'''

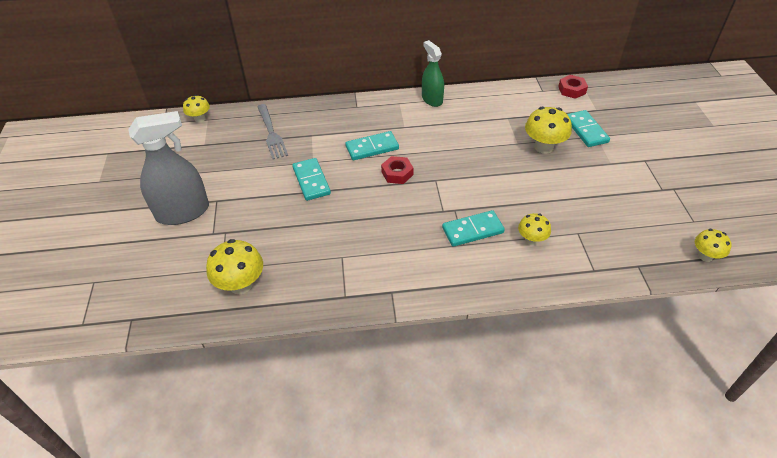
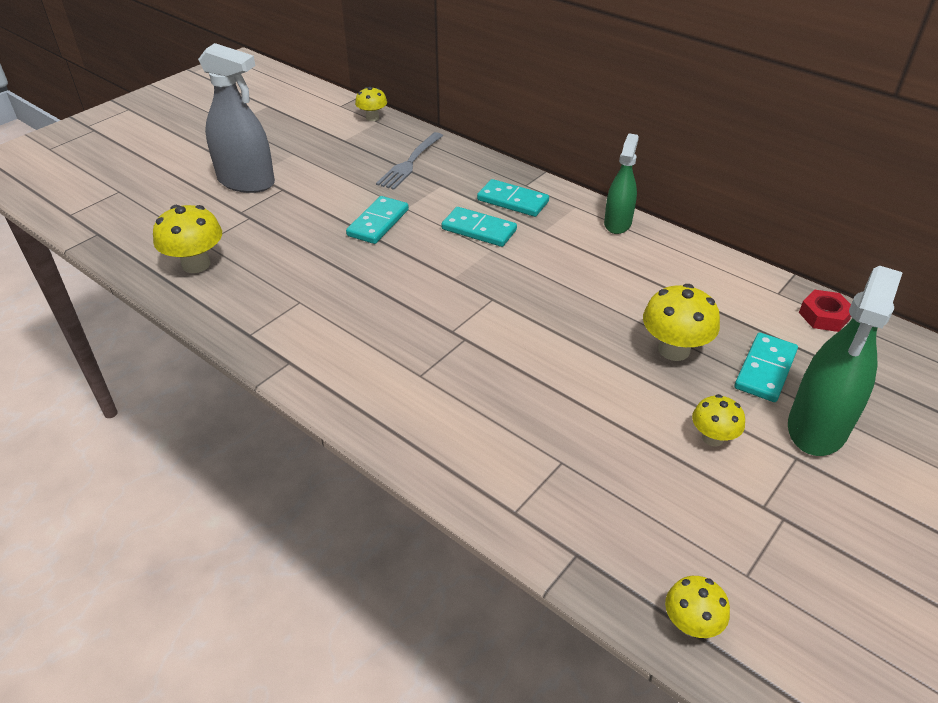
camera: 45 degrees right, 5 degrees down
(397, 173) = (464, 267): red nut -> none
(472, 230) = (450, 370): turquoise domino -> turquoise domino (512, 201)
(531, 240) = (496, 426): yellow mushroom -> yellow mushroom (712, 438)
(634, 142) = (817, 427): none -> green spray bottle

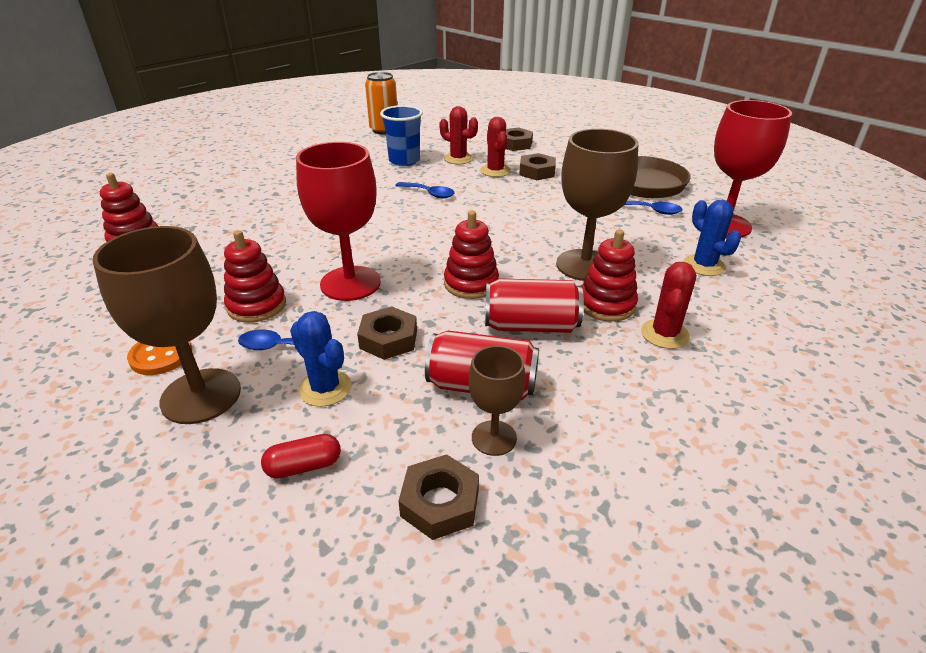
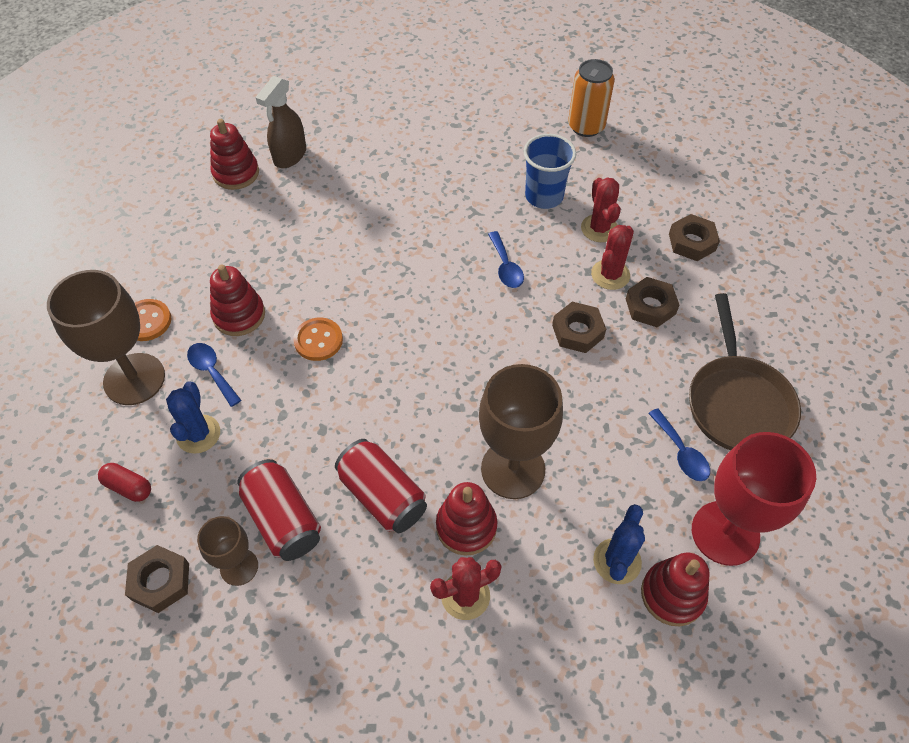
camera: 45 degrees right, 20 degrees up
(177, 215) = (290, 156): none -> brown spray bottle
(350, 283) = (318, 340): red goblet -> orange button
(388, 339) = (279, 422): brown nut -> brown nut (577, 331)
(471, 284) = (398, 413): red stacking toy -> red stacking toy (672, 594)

'''
'''

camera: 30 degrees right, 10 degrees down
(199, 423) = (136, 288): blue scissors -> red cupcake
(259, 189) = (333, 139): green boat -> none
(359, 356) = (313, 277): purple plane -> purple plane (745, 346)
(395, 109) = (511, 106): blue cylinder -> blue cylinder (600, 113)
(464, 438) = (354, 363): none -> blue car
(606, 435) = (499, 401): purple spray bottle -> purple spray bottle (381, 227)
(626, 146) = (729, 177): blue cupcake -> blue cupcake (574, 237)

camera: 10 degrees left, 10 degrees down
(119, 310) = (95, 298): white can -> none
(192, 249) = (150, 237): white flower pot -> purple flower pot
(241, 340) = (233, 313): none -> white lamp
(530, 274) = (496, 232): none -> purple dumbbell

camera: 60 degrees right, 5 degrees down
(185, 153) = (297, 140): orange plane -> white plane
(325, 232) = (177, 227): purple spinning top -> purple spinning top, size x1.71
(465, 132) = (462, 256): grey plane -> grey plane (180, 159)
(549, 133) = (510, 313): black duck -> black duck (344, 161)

'''

Instructions to follow: Return the lines above from the one with "(472, 230) = (450, 370): turquoise" through the one with "(350, 283) = (318, 340): red", verbatim and nothing else. Omit every picture.

Written answer:
(472, 230) = (450, 370): turquoise domino -> turquoise domino (512, 201)
(531, 240) = (496, 426): yellow mushroom -> yellow mushroom (712, 438)
(634, 142) = (817, 427): none -> green spray bottle

camera: 45 degrees right, 20 degrees up
(177, 215) = (290, 156): none -> brown spray bottle
(350, 283) = (318, 340): red goblet -> orange button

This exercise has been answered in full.